- _TASK INSTRUCTIONS_: After locating the line with "camera: 130 degrees left, 10 degrees down" in the records below, print it and every line after it exactly.

- _LISTED ENTRIES_:
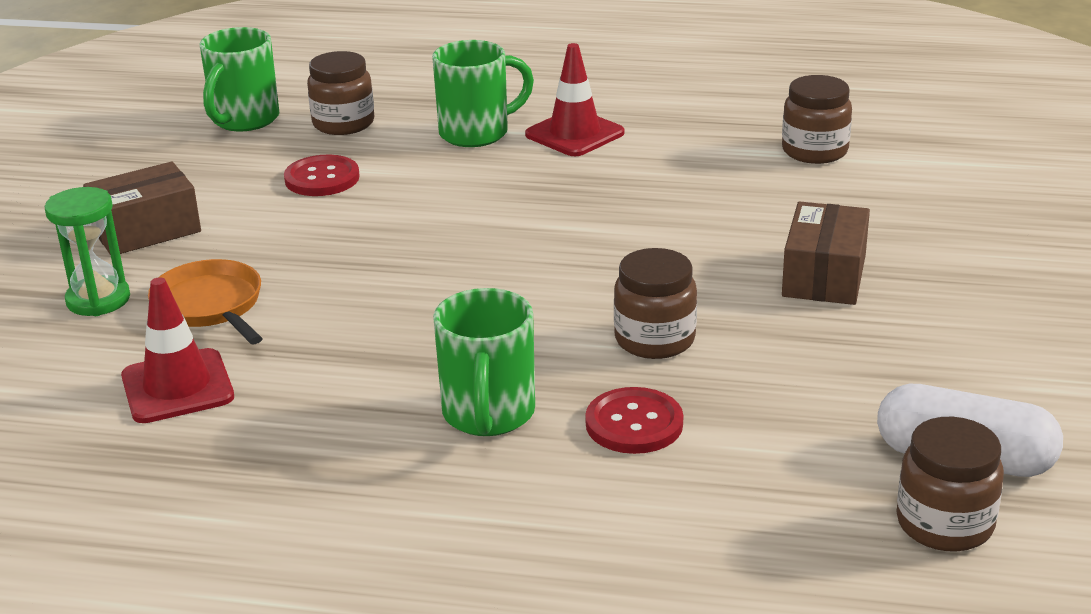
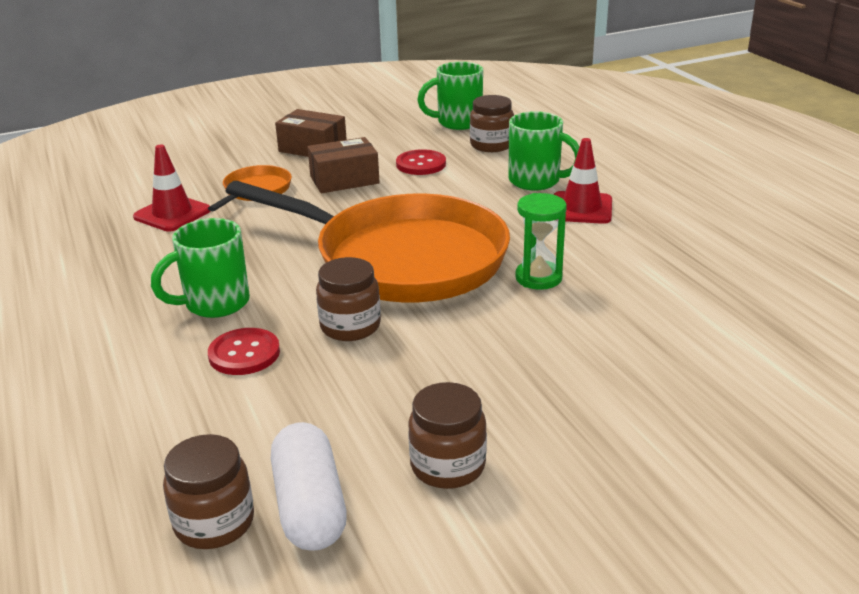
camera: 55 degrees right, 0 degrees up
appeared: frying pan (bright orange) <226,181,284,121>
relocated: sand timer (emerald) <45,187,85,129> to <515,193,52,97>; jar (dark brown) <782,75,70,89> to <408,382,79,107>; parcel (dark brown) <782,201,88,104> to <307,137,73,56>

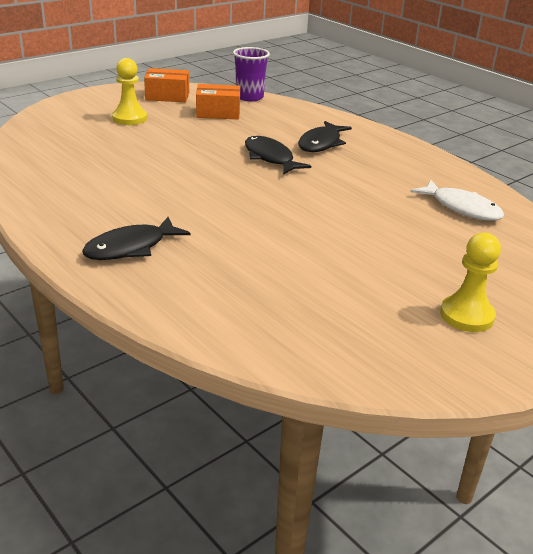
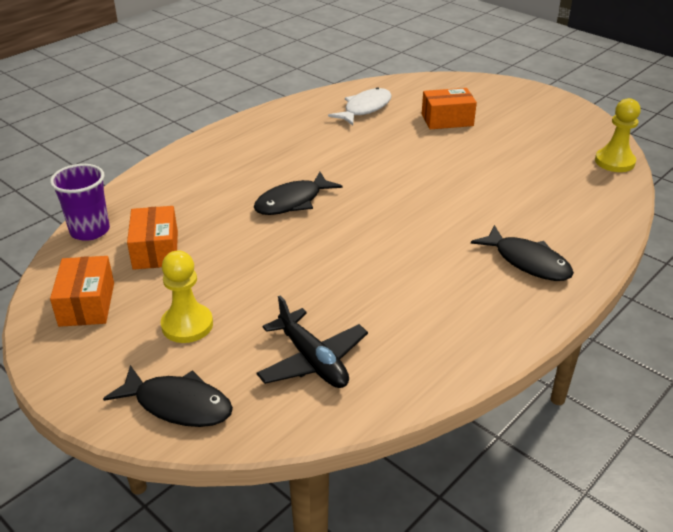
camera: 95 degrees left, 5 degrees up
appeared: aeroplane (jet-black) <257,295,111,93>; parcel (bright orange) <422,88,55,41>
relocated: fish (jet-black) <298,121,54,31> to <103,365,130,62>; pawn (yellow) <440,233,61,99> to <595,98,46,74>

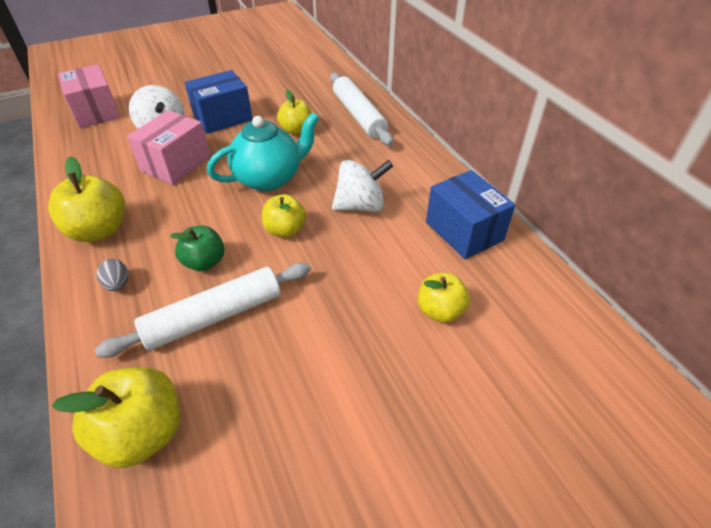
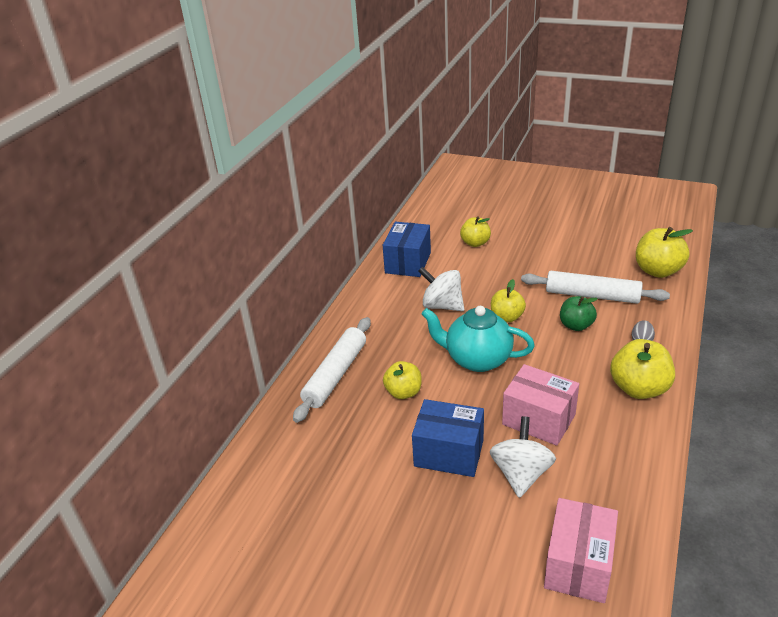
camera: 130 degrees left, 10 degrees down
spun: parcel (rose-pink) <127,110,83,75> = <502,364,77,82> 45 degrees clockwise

- _EXERCISE ANSWER_:
camera: 130 degrees left, 10 degrees down
spun: parcel (rose-pink) <127,110,83,75> = <502,364,77,82> 45 degrees clockwise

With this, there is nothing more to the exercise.